Exercise input:
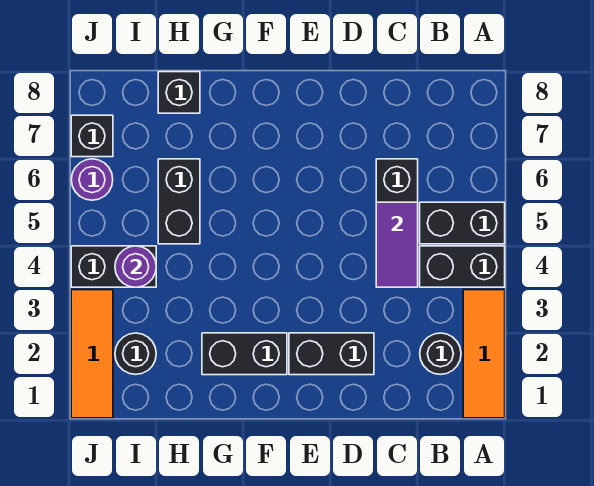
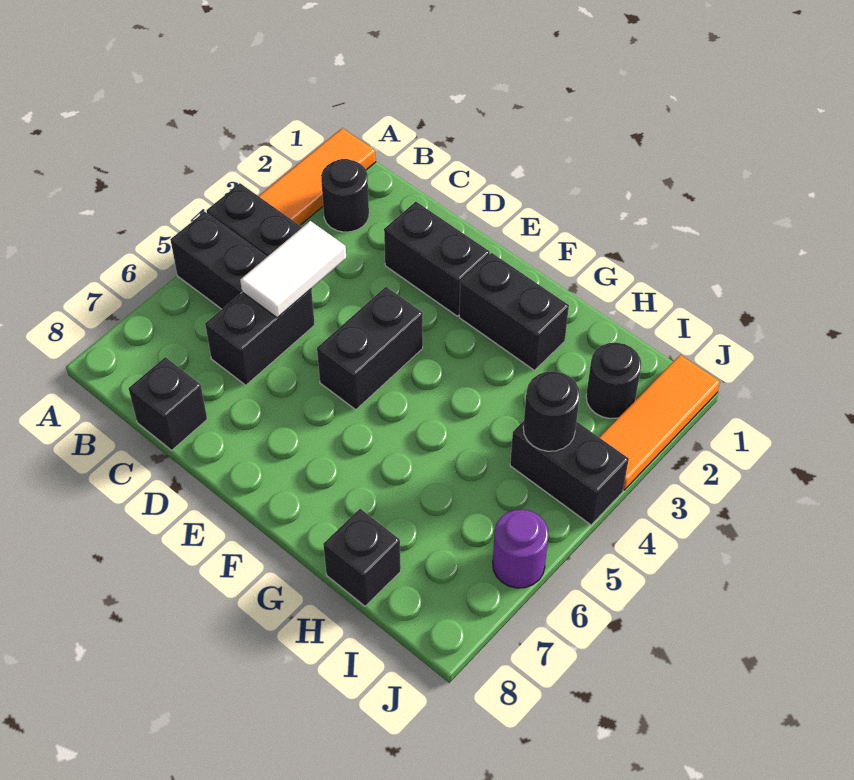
purple tile C4:C5 level 2 -> white tile C4:C5 level 2
black brick H5:H6 level 1 -> black brick E4:E5 level 1
purple round brick I4 level 2 -> black round brick I4 level 2
black brick J7 level 1 -> black brick C8 level 1

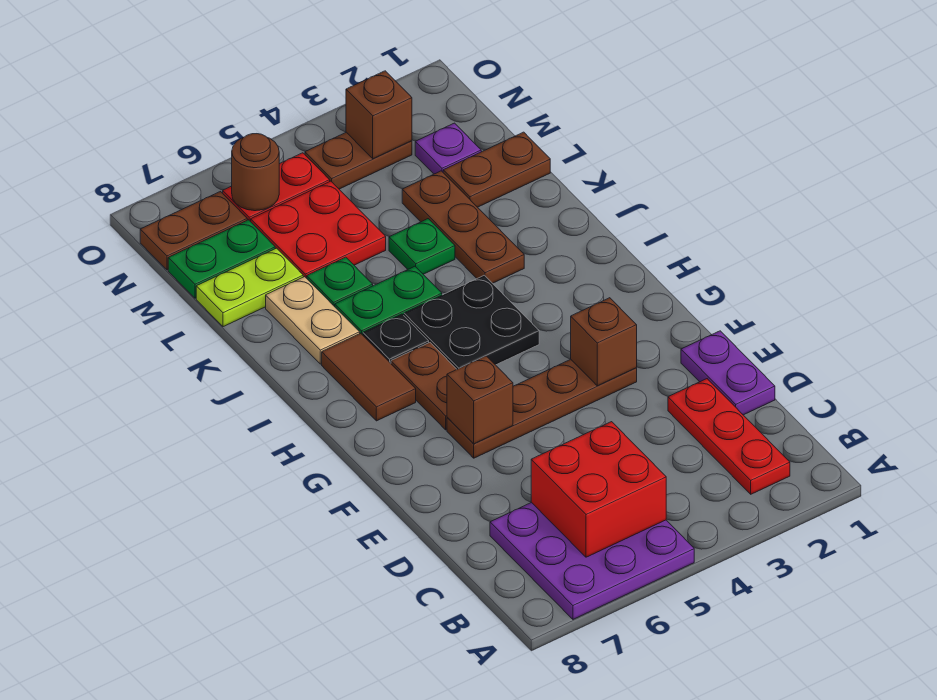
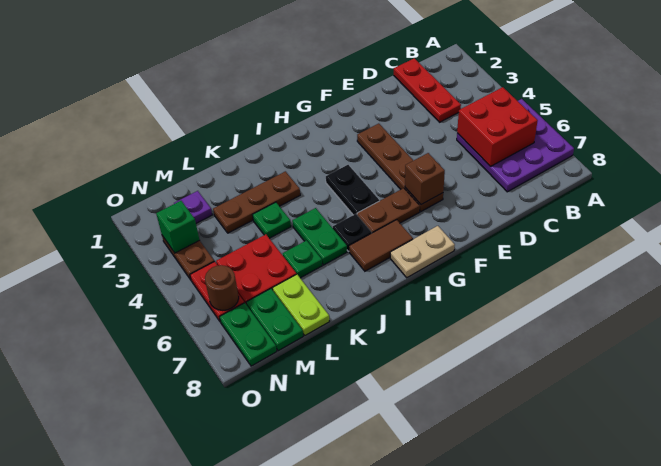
red plate B2:D2 level 1 -> red plate C1:C3 level 1
purple plate D1:E1 level 1 -> none
brown brick F3 level 2 -> none
black plate H4:I5 level 1 -> black plate H4:H5 level 1
tan plate J7:K7 level 1 -> tan plate G8:H8 level 1
brown plate L1:L2 level 1 -> none
brown brick N3 level 2 -> green brick N3 level 2
brown plate N7:N8 level 1 -> green plate N7:N8 level 1

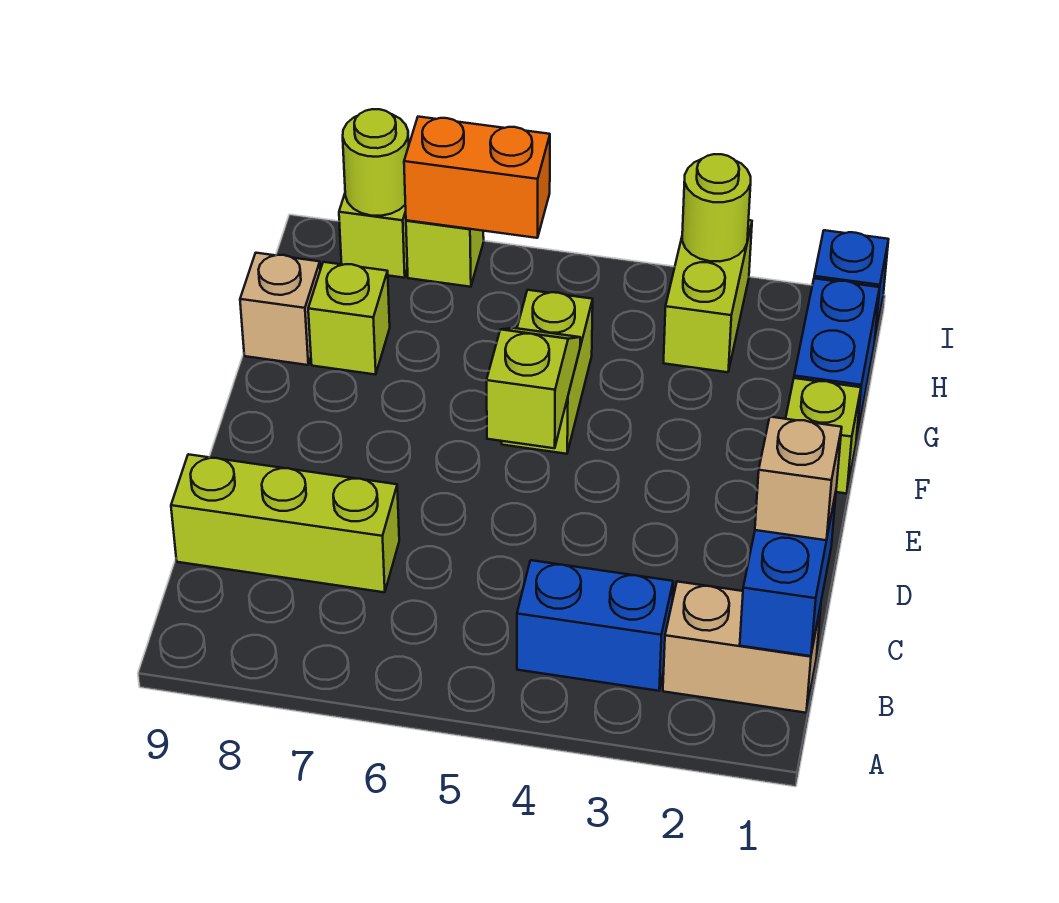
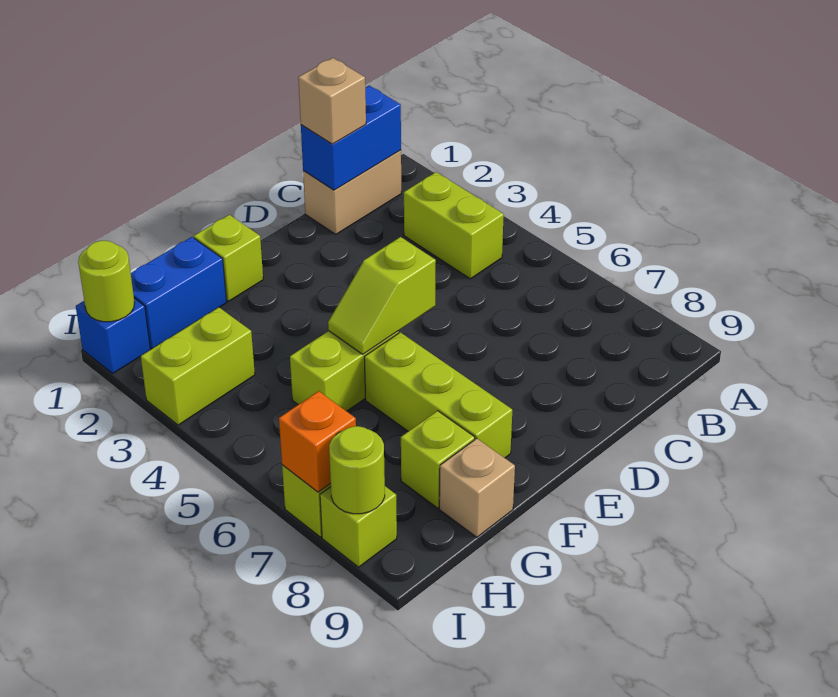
tan brick B1:B2 level 1 -> tan brick B1:C1 level 1
blue brick B3:B4 level 1 -> lime brick B3:B4 level 1
lime brick C7:C9 level 1 -> lime brick F6:F8 level 1
lime round brick I3 level 2 -> lime round brick I1 level 2
orange brick I6:I7 level 2 -> orange brick I7 level 2

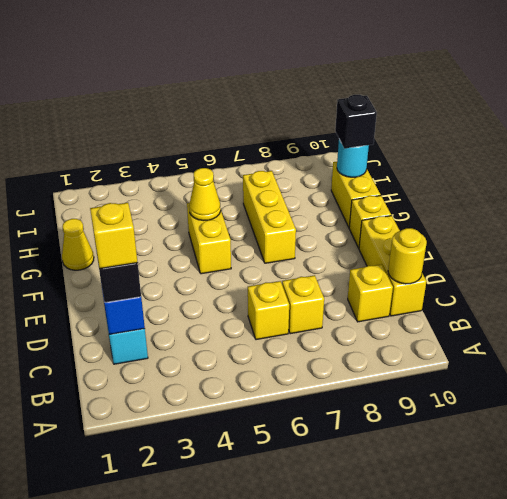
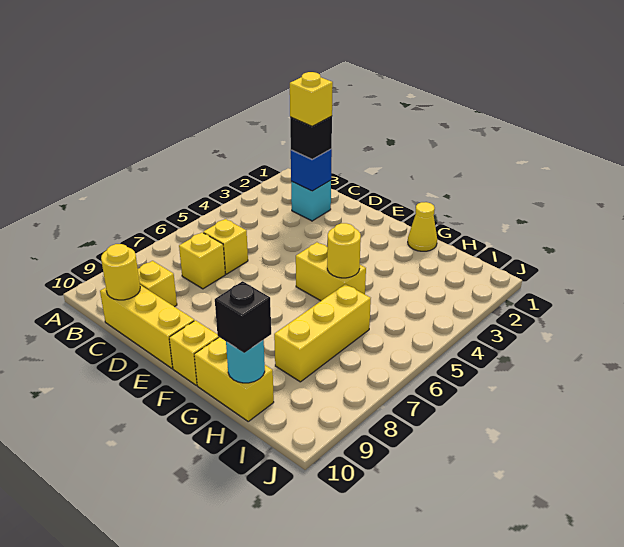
yellow brick F7:H7 level 1 -> yellow brick H6:H8 level 1
yellow cone G5 level 2 -> yellow round brick G5 level 2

What this task involves: From the material above, copy every line where the word "black" is found.

Task response:
black brick H5:H6 level 1 -> black brick E4:E5 level 1
purple round brick I4 level 2 -> black round brick I4 level 2
black brick J7 level 1 -> black brick C8 level 1
black plate H4:I5 level 1 -> black plate H4:H5 level 1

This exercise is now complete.